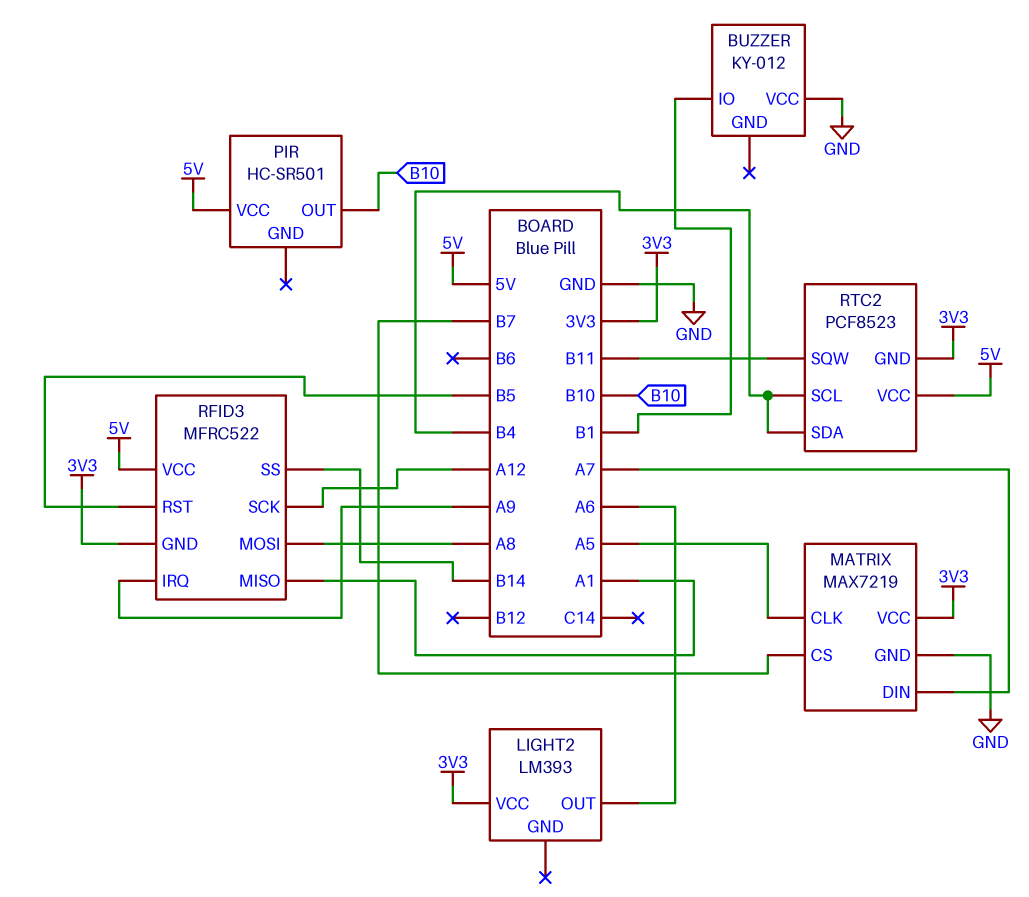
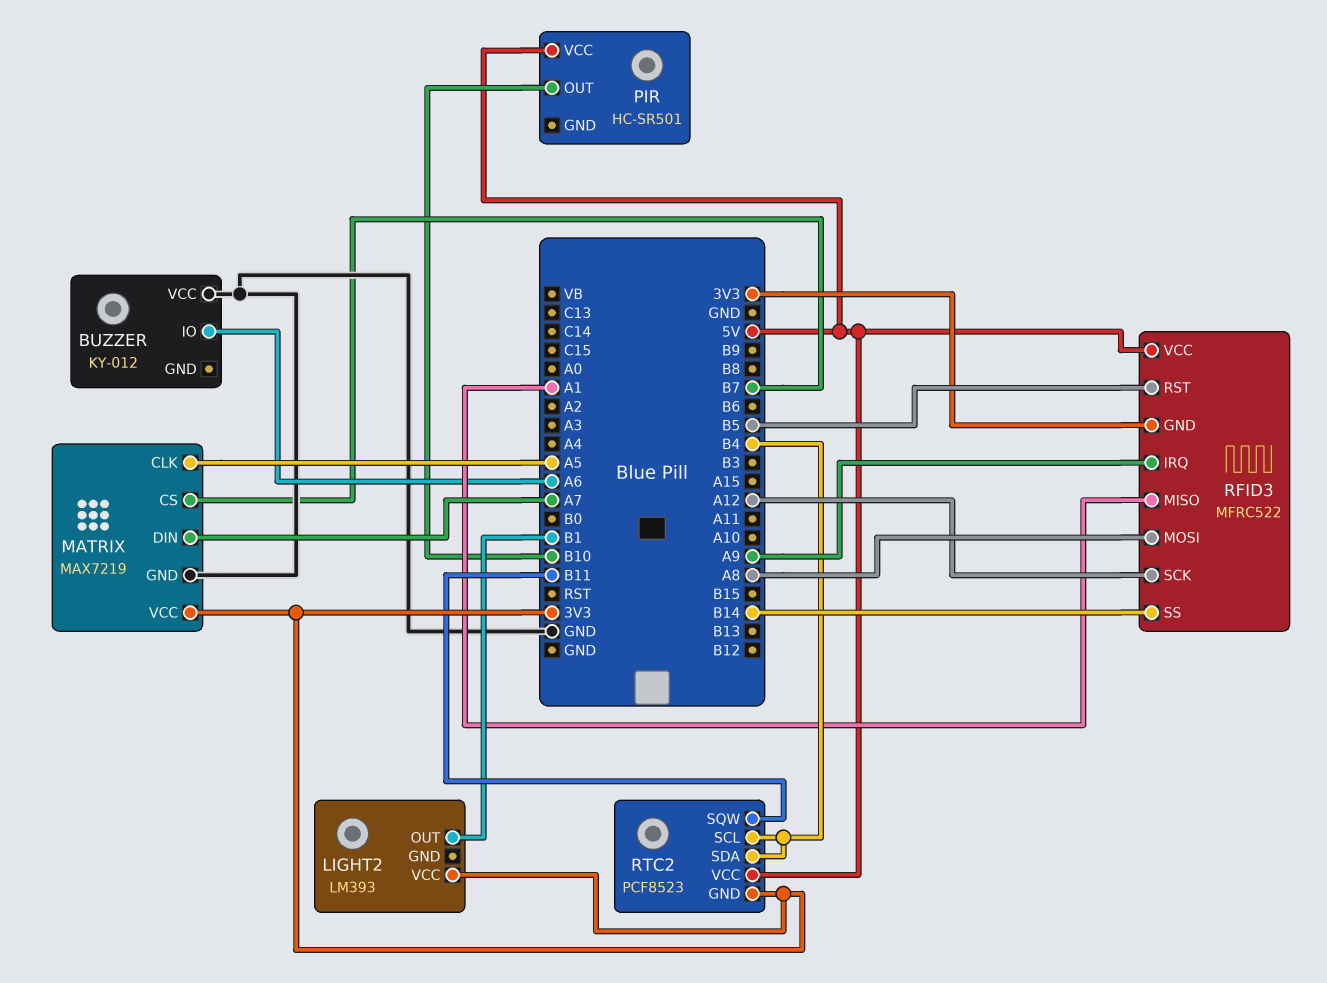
BUZZER pin IO: B1 -> A6
LIGHT2 pin OUT: A6 -> B1

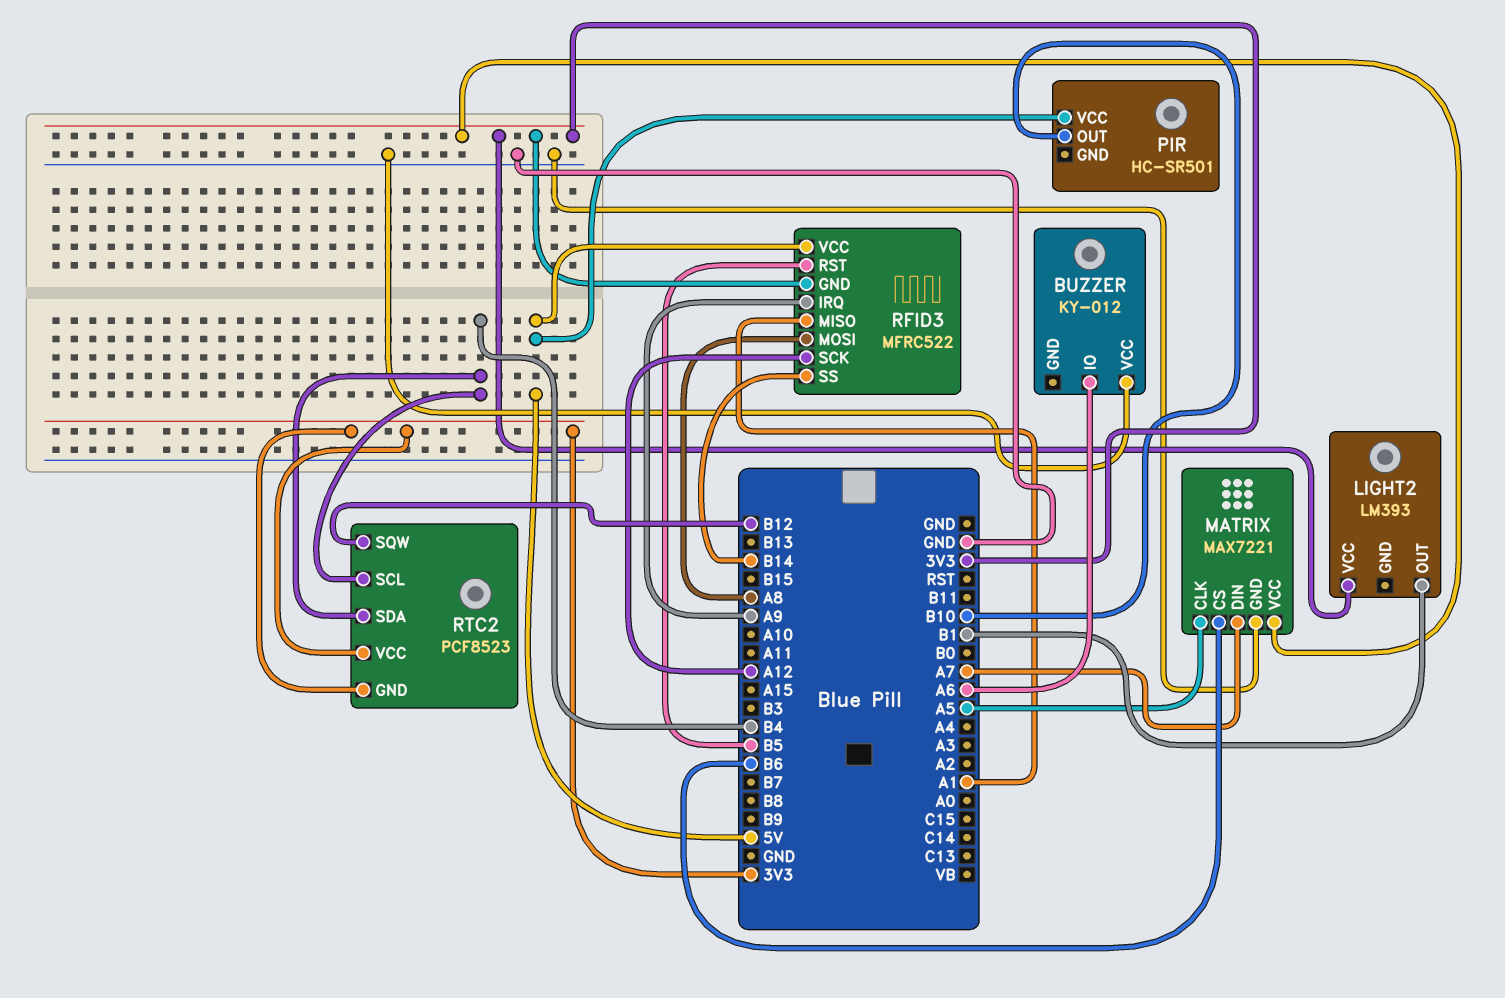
MATRIX: MAX7219 -> MAX7221
MATRIX pin CS: B7 -> B6
RTC2 pin SQW: B11 -> B12
RTC2 pin VCC: 5V -> 3V3

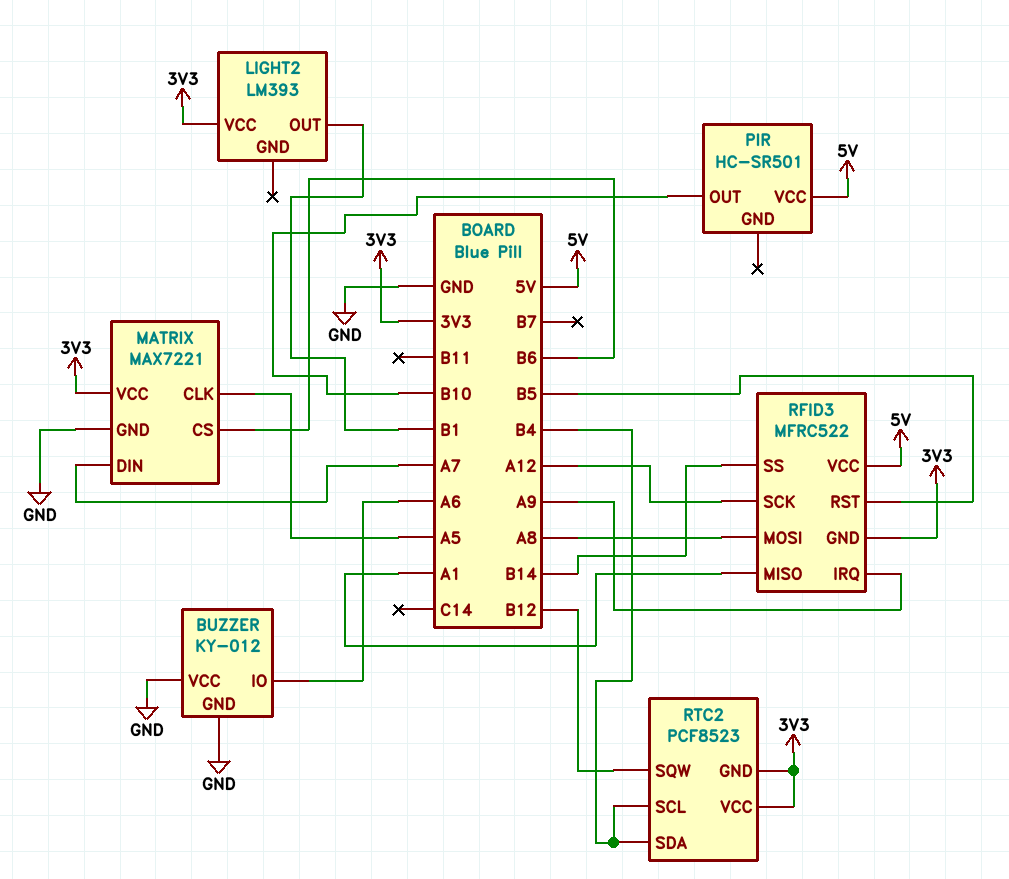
BUZZER pin GND: none -> GND

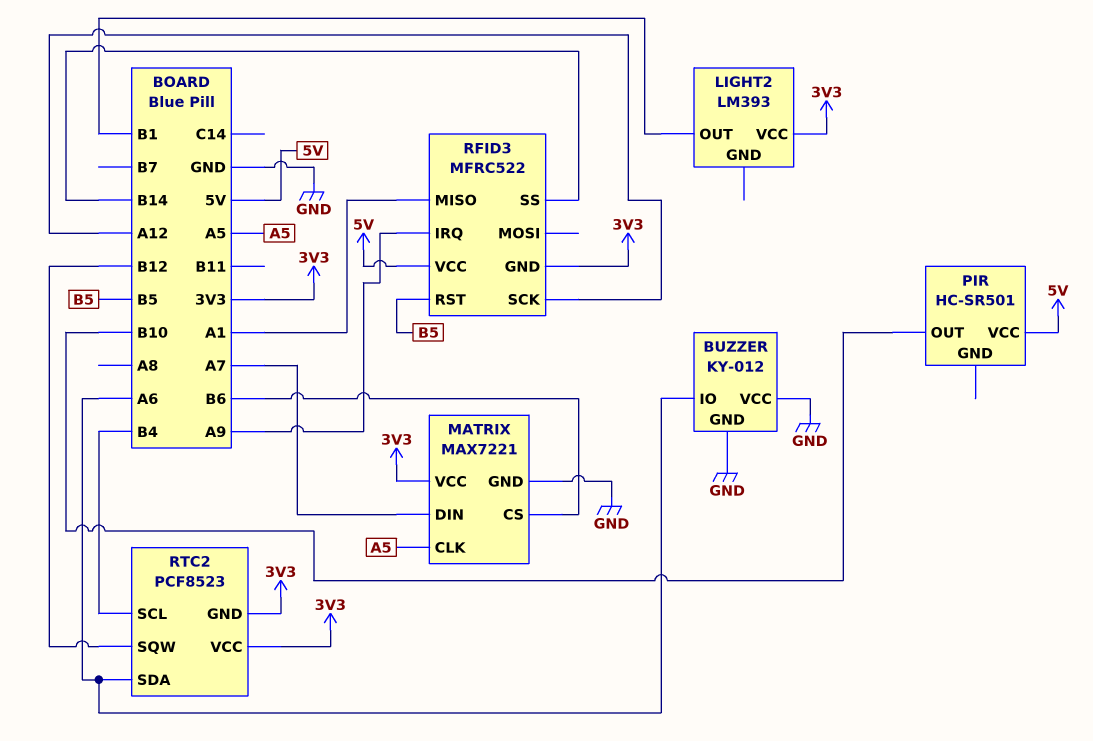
RFID3 pin MOSI: A8 -> none
RTC2 pin SDA: B4 -> A6

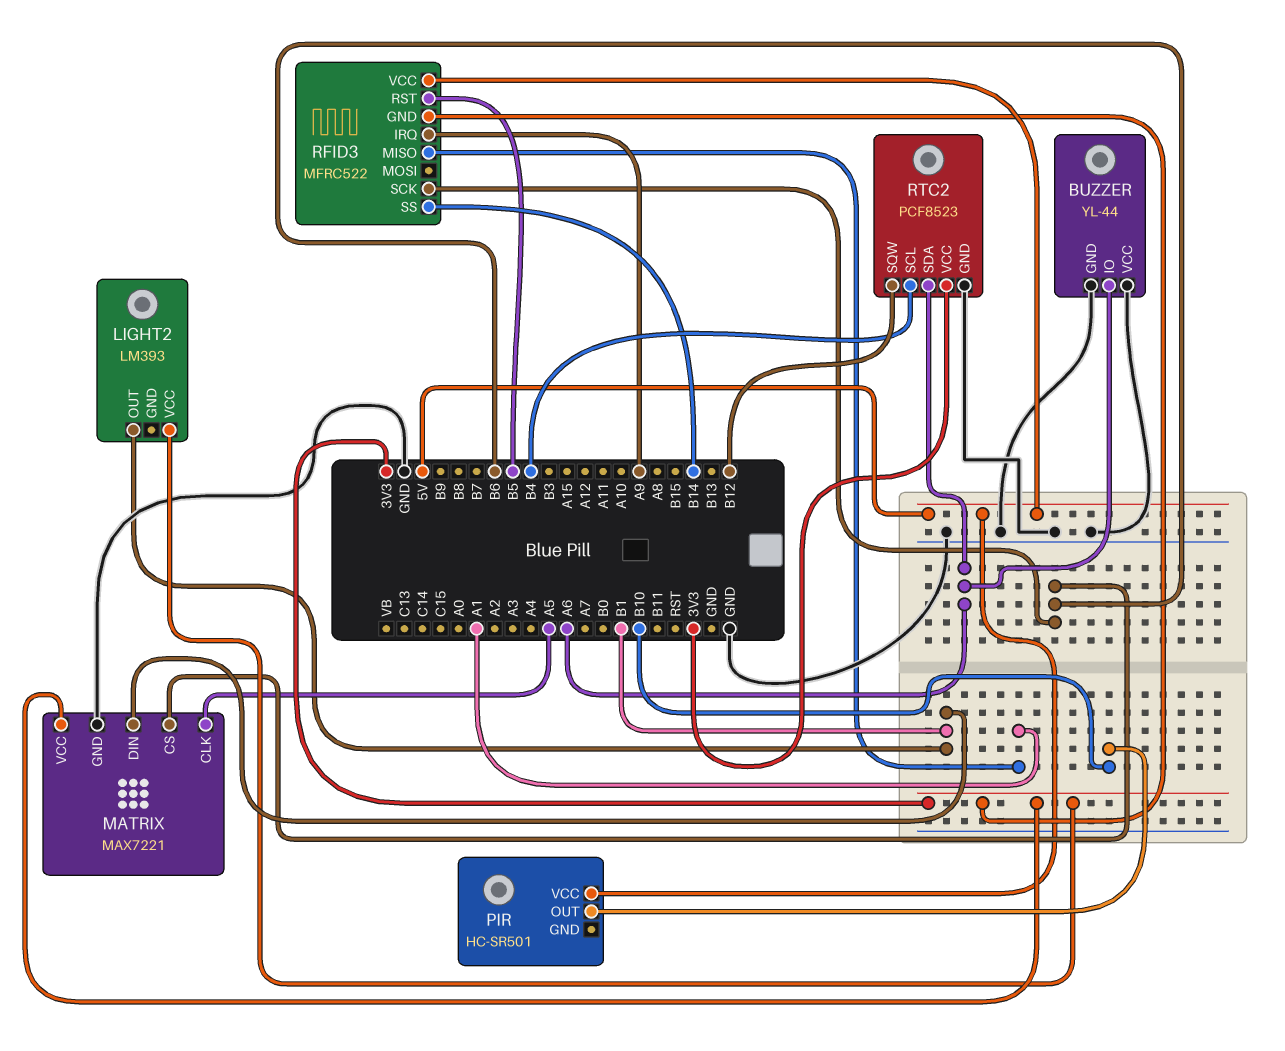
BUZZER: KY-012 -> YL-44
MATRIX pin DIN: A7 -> B1
RFID3 pin SCK: A12 -> B6
RTC2 pin GND: 3V3 -> GND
# # #
Your copy should hold exactly and only the lines from the one containing "RTC2 pin SDA: B4 -> A6" through the end of the material, inclusive, repeated word for word and without pictures.

» **RESULT FOR THIS TASK**:
RTC2 pin SDA: B4 -> A6

BUZZER: KY-012 -> YL-44
MATRIX pin DIN: A7 -> B1
RFID3 pin SCK: A12 -> B6
RTC2 pin GND: 3V3 -> GND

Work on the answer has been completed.